RECORDS TO USE:
● ● ● ● ● ● ●

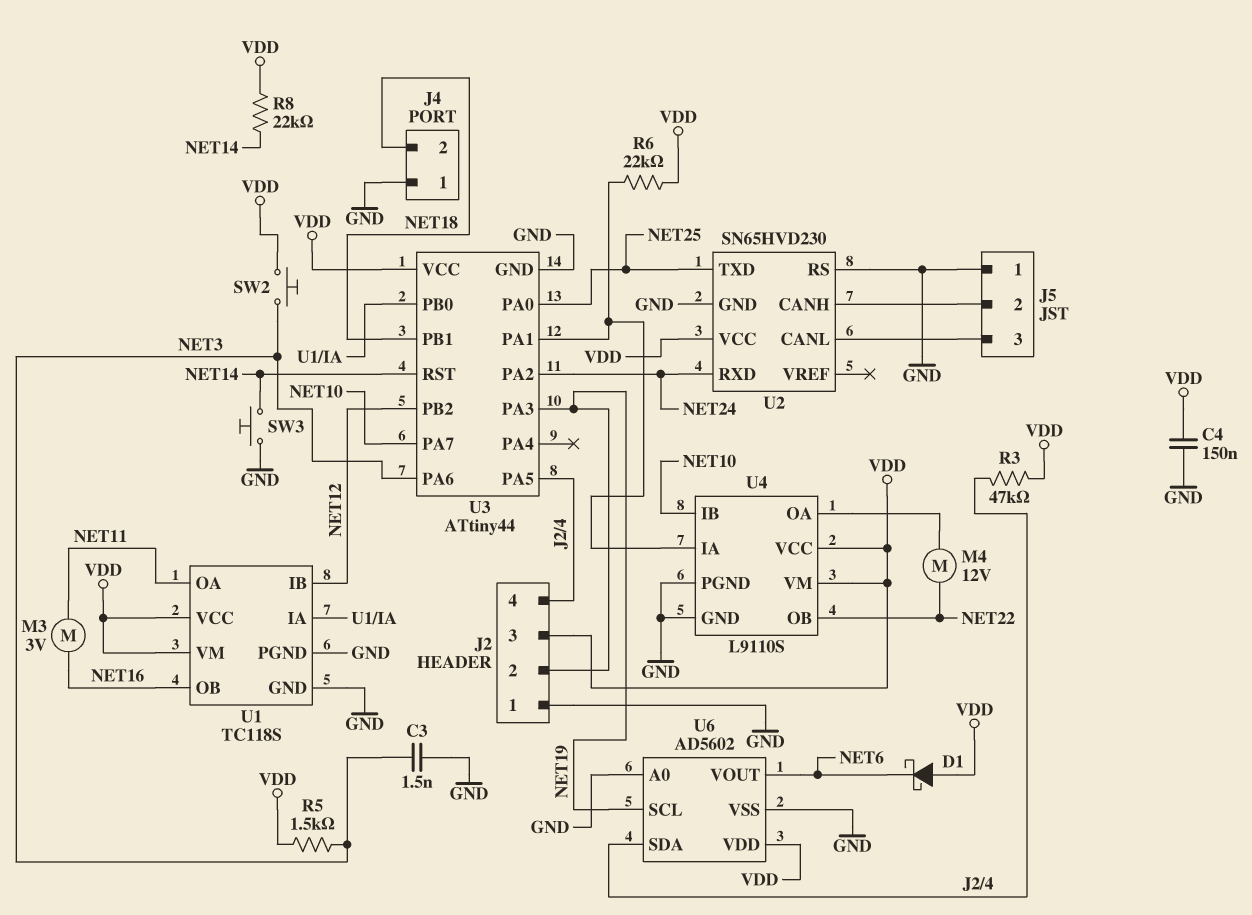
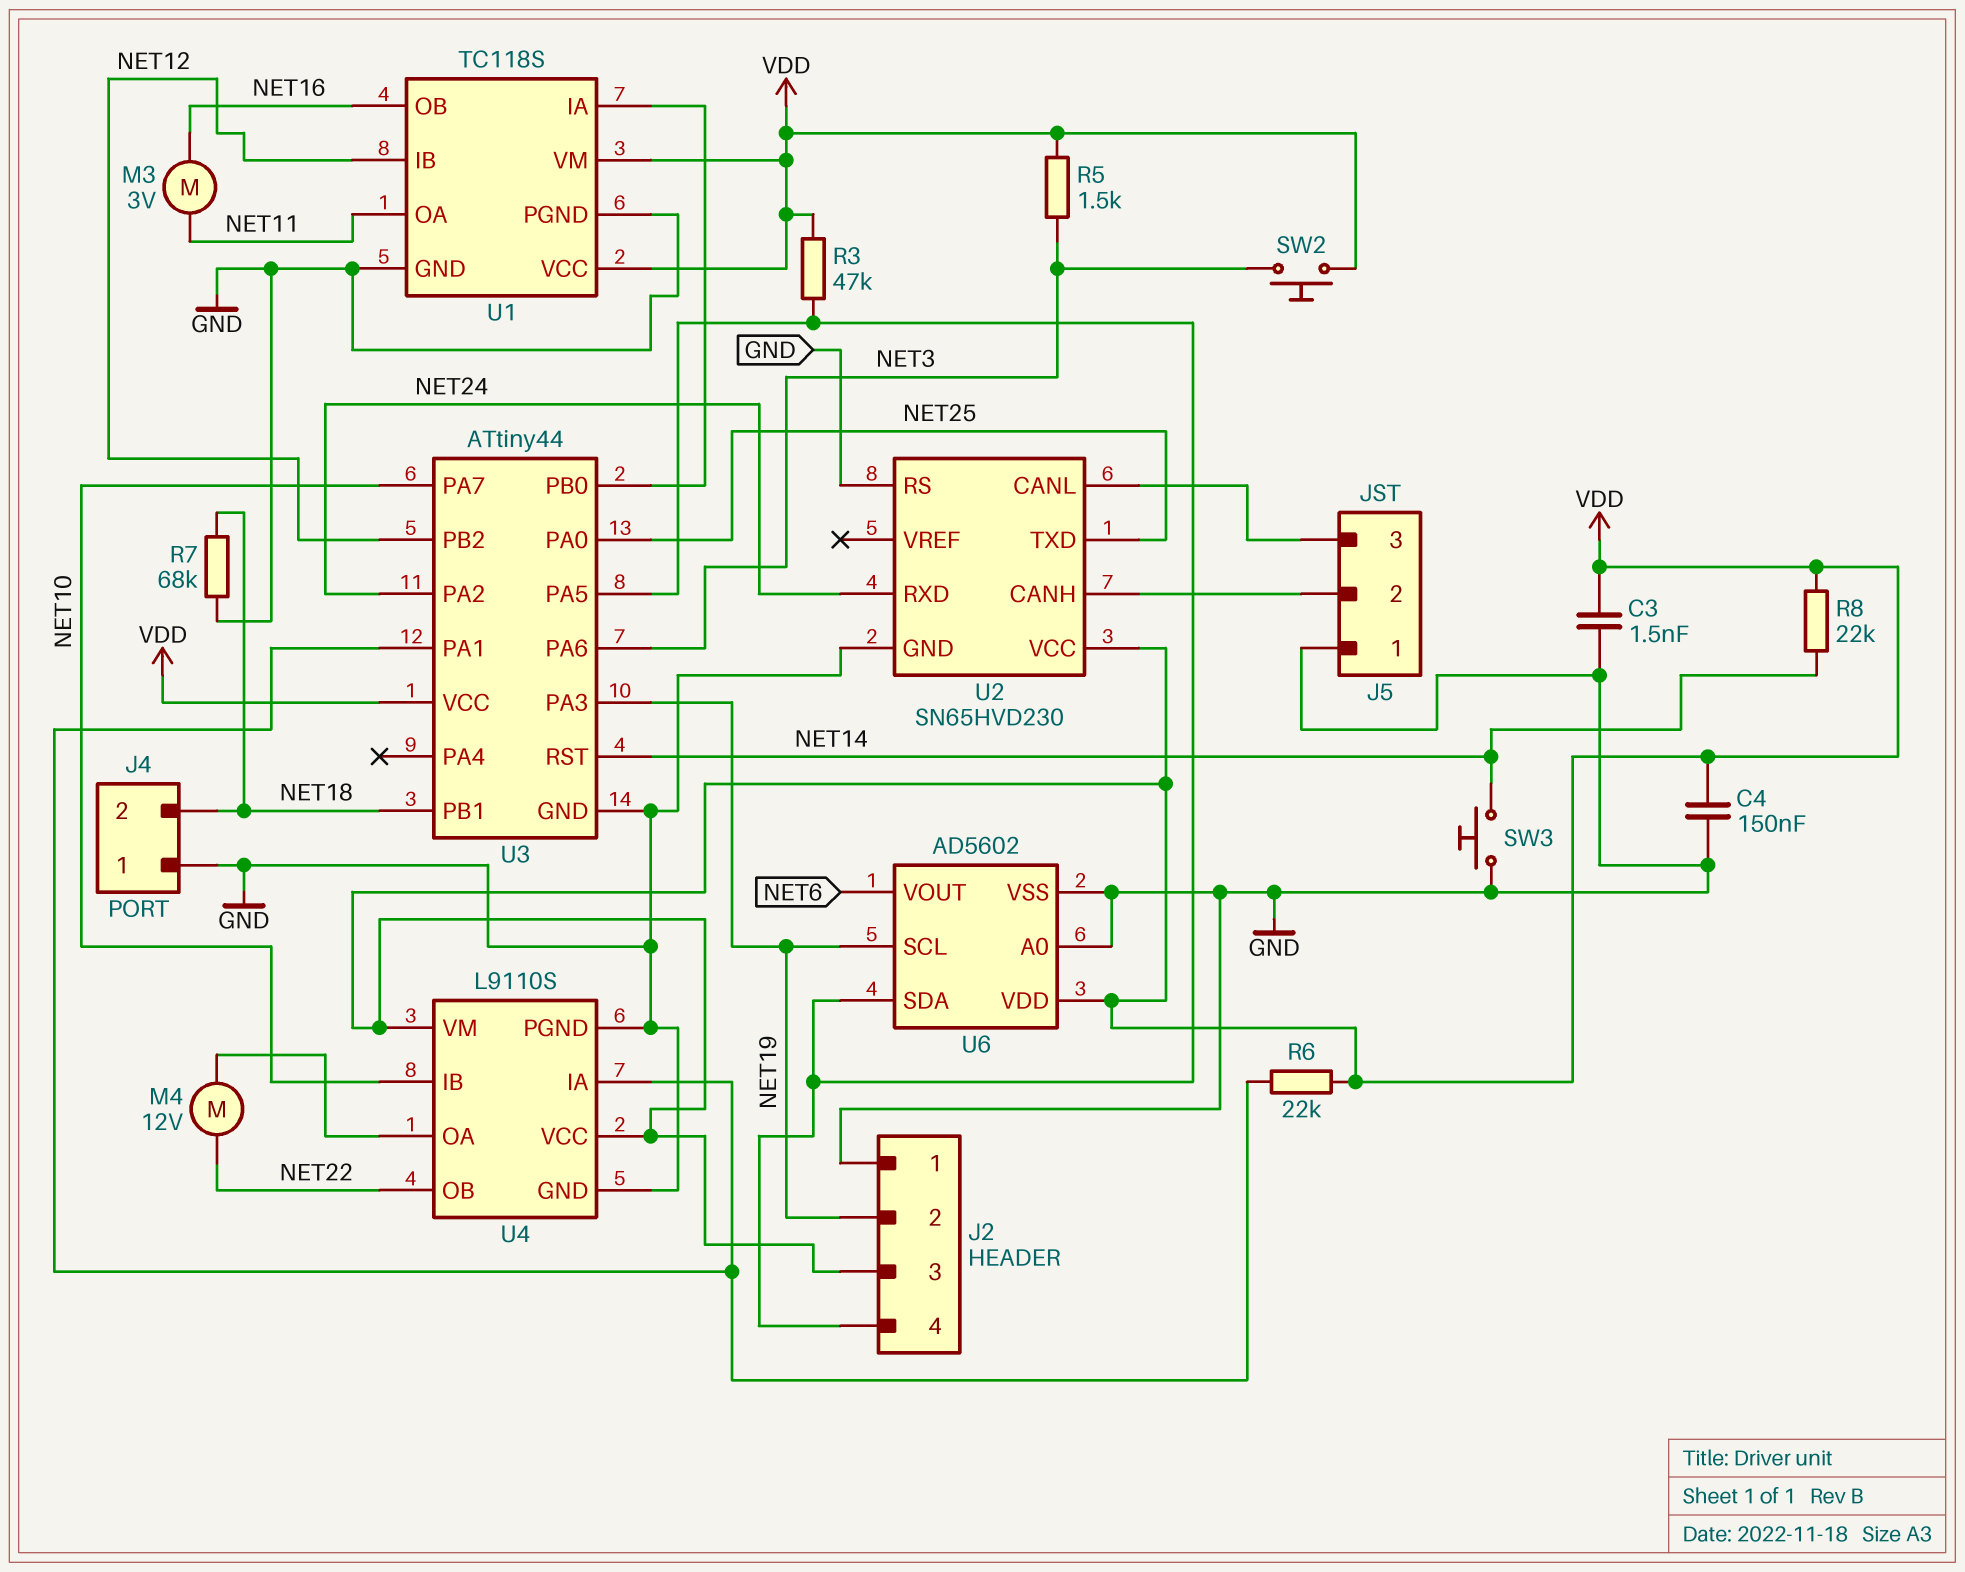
C3: 1.5nF (GND, NET3) -> 1.5nF (GND, VDD)
D1: schottky (A VDD, K NET6) -> none
R7: none -> 68k (GND, NET18)

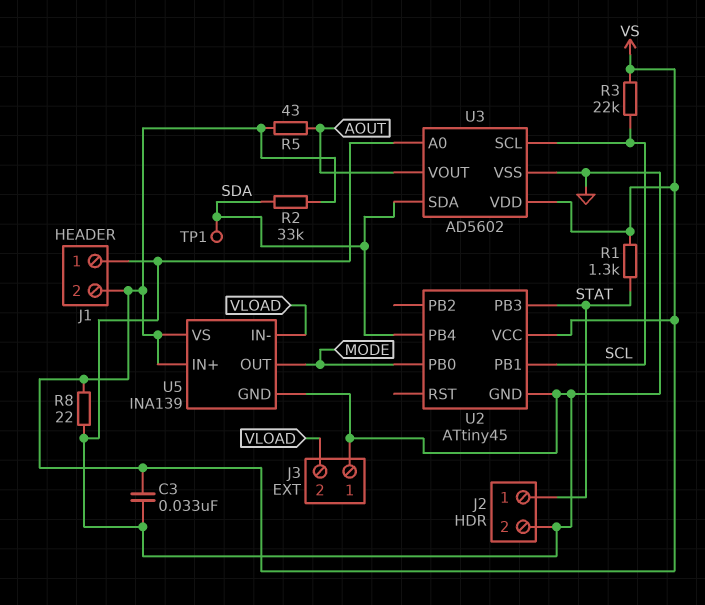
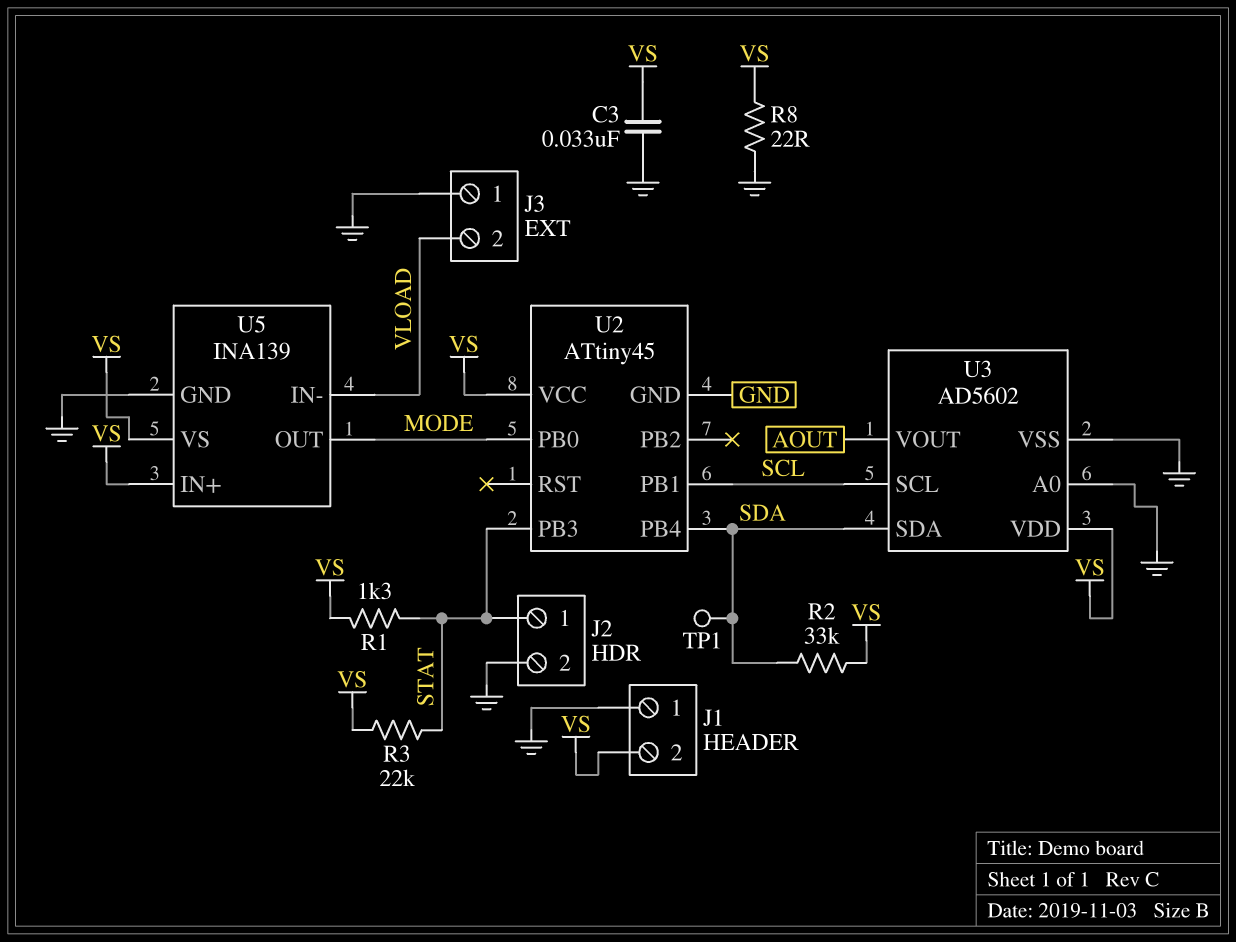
R3: 22k (SCL, VS) -> 22k (STAT, VS)
R5: 43 (AOUT, VS) -> none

● ● ● ● ● ● ●

TO DO: Please reproduce every entry above exactly, but leave out the pictures.

ANSWER TO THE PROBLEM:
C3: 1.5nF (GND, NET3) -> 1.5nF (GND, VDD)
D1: schottky (A VDD, K NET6) -> none
R7: none -> 68k (GND, NET18)

R3: 22k (SCL, VS) -> 22k (STAT, VS)
R5: 43 (AOUT, VS) -> none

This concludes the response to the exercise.